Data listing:
______
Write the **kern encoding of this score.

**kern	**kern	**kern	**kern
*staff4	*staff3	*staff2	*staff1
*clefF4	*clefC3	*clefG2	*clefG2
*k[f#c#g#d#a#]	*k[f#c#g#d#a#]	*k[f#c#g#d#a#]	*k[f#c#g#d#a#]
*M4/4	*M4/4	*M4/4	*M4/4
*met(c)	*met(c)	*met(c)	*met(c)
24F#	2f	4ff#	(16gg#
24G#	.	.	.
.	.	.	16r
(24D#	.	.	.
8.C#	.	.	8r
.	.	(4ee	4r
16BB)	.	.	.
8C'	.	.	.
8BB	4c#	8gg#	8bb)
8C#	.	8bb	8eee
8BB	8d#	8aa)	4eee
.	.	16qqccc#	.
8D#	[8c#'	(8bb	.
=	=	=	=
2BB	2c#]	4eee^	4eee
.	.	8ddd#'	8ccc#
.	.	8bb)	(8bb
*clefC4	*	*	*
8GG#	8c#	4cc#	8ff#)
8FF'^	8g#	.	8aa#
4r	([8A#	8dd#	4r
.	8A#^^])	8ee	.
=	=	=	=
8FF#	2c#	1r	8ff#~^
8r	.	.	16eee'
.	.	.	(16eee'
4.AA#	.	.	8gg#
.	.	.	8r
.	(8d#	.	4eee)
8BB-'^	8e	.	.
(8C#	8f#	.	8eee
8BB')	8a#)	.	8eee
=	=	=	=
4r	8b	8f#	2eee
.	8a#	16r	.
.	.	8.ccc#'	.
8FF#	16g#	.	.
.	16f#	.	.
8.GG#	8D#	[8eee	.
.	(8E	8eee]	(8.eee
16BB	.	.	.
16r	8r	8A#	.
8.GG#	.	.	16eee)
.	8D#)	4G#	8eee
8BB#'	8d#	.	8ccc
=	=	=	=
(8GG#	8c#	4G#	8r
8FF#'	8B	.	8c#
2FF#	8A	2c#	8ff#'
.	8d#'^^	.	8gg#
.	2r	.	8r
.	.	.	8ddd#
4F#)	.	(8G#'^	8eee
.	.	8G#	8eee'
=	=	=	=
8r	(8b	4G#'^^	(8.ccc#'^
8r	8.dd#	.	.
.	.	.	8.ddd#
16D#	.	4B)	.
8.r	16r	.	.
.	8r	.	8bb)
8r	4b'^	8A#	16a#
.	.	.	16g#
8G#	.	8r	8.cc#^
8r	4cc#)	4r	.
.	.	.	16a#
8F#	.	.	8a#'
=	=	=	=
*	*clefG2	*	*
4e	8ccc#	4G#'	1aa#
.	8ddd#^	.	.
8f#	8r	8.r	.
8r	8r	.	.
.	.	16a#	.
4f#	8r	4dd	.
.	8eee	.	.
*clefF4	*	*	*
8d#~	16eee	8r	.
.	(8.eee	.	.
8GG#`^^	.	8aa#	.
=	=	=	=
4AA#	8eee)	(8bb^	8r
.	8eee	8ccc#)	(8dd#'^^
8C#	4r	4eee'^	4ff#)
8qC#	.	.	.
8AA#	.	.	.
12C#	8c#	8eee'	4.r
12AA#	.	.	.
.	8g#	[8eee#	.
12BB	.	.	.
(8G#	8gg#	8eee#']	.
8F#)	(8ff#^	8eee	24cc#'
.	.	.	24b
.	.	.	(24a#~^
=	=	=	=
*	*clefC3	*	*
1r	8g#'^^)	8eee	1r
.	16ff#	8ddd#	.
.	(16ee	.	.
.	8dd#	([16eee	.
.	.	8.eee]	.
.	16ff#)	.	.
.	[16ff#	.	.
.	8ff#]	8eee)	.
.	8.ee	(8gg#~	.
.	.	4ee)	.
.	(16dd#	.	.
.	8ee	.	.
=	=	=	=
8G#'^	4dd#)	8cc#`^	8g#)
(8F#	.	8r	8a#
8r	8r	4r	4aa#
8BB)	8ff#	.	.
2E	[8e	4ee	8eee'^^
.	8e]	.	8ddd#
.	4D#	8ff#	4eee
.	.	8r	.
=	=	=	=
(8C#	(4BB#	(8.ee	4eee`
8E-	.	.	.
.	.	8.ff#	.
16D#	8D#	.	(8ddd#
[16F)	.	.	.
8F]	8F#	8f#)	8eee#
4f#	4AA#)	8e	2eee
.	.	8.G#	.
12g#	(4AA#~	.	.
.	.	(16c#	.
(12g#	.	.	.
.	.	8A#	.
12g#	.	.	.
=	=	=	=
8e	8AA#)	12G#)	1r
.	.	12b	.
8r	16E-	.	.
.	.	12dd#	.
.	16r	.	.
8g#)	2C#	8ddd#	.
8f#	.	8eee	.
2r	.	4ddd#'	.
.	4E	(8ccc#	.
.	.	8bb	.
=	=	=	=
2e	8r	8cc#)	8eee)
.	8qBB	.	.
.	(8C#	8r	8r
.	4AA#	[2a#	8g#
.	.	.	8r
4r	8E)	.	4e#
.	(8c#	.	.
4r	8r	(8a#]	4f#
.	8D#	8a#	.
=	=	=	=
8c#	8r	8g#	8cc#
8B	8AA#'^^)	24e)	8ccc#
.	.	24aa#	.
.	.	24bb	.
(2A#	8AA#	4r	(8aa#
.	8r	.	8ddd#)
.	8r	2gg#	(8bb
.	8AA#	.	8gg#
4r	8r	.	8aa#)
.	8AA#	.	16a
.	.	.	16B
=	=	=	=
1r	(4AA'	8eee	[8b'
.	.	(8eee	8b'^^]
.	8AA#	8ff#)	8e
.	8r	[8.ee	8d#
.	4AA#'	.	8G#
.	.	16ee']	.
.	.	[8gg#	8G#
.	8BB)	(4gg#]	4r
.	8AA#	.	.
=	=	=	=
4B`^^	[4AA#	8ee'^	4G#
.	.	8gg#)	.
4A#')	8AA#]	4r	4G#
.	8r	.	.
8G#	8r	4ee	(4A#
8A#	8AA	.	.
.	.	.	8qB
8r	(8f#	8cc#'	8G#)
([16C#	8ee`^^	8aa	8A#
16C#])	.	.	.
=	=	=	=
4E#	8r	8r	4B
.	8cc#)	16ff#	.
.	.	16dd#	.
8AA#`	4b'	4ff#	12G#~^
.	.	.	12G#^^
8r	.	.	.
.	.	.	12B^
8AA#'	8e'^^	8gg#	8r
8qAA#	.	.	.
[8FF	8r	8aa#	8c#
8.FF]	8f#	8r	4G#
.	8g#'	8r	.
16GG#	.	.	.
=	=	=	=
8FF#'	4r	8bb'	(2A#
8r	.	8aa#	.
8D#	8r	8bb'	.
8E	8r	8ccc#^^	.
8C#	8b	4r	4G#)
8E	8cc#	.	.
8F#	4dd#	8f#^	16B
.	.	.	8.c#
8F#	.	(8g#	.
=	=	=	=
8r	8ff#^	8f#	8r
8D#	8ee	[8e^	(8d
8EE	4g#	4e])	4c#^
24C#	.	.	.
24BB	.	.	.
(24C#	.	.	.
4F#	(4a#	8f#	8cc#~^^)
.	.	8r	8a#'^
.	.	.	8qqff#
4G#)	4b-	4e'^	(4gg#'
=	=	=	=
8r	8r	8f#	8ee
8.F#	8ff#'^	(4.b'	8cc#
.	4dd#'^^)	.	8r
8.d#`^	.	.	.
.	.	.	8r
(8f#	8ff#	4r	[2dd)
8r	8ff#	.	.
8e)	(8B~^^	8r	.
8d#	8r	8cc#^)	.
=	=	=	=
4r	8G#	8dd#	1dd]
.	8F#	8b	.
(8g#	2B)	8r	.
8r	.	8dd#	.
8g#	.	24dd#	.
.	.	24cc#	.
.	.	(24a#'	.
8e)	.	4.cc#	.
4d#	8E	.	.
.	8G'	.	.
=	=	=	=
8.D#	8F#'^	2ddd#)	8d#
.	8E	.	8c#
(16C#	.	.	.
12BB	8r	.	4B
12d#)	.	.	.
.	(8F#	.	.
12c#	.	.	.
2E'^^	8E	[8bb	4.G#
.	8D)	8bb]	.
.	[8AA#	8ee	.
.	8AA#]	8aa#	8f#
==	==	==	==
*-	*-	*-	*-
______
What needs to be done:
How many lines in the records above contain the string "kern"? Case matters, and the reply should be the number alone.

Problem solution:
2